**TASK ITEM**
Would you repeat, exactly as given, the line with "brown truck [711,247,806,307]" and every line after it to the end of the entries?

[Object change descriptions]
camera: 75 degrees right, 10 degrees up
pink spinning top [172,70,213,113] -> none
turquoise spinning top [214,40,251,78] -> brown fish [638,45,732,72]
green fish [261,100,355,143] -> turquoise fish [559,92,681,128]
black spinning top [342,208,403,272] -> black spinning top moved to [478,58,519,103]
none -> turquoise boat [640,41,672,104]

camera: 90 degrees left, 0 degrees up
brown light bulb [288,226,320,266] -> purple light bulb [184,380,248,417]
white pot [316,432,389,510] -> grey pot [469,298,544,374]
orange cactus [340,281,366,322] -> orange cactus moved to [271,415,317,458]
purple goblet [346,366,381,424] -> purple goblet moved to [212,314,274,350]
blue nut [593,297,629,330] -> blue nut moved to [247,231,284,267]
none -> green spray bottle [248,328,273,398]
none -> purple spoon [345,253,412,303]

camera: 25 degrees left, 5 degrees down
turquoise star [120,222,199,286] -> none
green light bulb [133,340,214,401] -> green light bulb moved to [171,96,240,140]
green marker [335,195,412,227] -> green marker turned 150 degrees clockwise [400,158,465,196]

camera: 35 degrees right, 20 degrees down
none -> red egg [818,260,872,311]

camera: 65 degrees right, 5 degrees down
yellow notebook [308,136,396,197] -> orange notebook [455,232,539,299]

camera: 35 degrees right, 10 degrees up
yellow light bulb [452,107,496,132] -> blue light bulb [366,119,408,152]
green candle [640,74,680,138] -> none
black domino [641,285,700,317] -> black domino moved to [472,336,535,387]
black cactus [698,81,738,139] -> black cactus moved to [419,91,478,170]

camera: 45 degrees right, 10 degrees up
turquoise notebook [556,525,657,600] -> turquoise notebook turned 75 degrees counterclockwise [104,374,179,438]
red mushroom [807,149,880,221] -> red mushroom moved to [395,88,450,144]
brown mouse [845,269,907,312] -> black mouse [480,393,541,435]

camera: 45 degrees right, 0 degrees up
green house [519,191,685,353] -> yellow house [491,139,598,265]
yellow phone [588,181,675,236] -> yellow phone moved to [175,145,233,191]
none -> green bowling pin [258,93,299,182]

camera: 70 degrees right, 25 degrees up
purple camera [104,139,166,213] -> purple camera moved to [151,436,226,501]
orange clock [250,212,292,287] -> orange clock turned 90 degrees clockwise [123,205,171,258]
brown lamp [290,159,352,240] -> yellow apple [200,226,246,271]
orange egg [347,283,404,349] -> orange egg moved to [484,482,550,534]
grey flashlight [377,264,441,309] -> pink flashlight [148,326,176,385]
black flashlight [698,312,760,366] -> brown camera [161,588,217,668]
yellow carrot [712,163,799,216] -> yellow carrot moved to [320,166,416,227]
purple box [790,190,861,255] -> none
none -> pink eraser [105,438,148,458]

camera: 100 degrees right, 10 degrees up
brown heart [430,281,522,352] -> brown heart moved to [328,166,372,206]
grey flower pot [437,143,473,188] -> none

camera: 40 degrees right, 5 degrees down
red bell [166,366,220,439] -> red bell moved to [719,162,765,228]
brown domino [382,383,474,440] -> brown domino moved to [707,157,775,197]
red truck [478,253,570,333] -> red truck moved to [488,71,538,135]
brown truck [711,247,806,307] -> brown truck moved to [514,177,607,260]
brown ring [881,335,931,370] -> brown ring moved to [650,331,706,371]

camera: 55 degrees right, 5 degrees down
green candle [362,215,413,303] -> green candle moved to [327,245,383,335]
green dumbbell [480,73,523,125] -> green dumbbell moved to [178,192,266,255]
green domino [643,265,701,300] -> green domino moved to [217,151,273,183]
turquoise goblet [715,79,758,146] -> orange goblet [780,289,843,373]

**RESPONSE TO THIS TASK**
brown truck [711,247,806,307] -> brown truck moved to [514,177,607,260]
brown ring [881,335,931,370] -> brown ring moved to [650,331,706,371]

camera: 55 degrees right, 5 degrees down
green candle [362,215,413,303] -> green candle moved to [327,245,383,335]
green dumbbell [480,73,523,125] -> green dumbbell moved to [178,192,266,255]
green domino [643,265,701,300] -> green domino moved to [217,151,273,183]
turquoise goblet [715,79,758,146] -> orange goblet [780,289,843,373]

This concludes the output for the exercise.